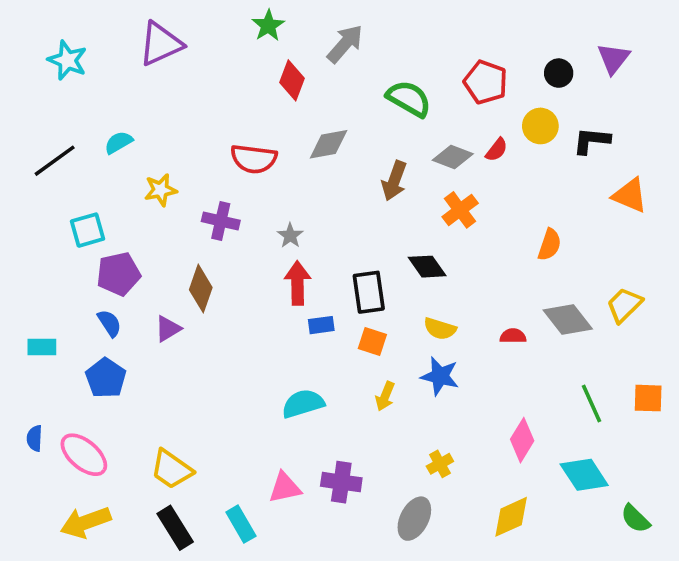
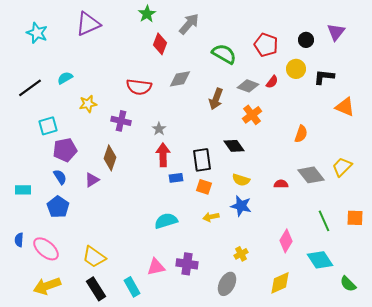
yellow arrow: (385, 396) -> (211, 217), turned 56

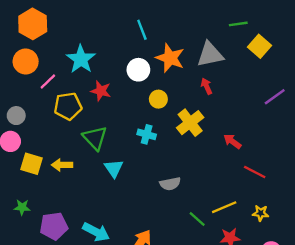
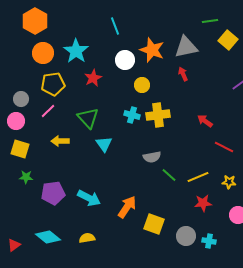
cyan line: (142, 30) -> (115, 26), moved
orange circle: (26, 62) -> (43, 53), moved
pink line: (48, 81) -> (48, 111), moved
red star: (101, 91) -> (93, 78), turned 30
yellow pentagon: (68, 106) -> (53, 84), moved
yellow cross: (190, 123) -> (158, 115), moved, turned 30
yellow square: (31, 164) -> (20, 149), moved
green line: (197, 219) -> (169, 175), moved

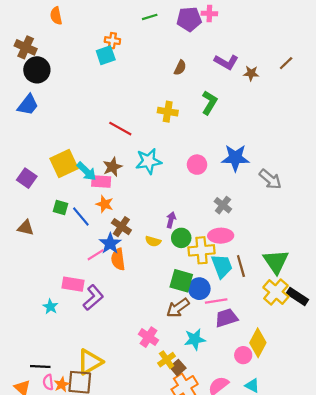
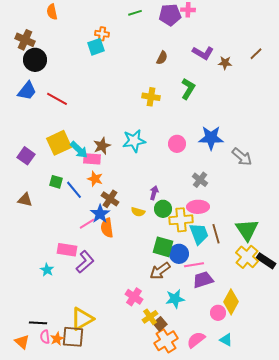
red line: (120, 129) -> (57, 99), moved

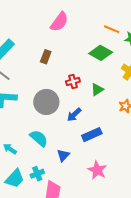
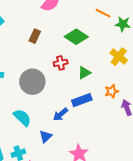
green diamond: (101, 53) -> (76, 37), moved
blue arrow: (74, 115) -> (60, 114), moved
blue rectangle: (92, 135) -> (82, 100), moved

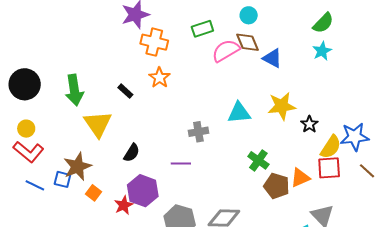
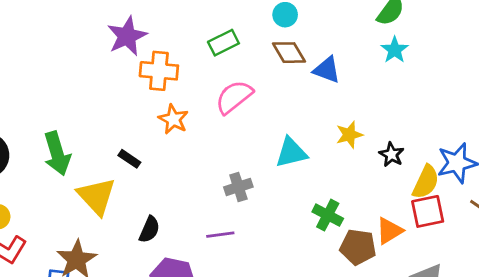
pink semicircle: (226, 51) -> (234, 97), moved
black rectangle: (125, 91) -> (129, 159), moved
yellow star: (282, 106) -> (349, 135), size x0.7

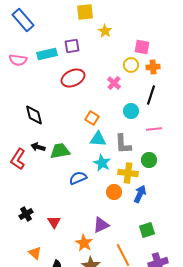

☆ ☆ ☆ ☆ ☆ ☆ ☆

**Assignment**
Reproduce the final stretch of lines exactly: the line containing "black rectangle: (125, 91)" through the last line of the data, both included. Pictures do not belong in the copy.

**Your response**
black rectangle: (125, 91) -> (129, 159), moved
yellow star: (282, 106) -> (349, 135), size x0.7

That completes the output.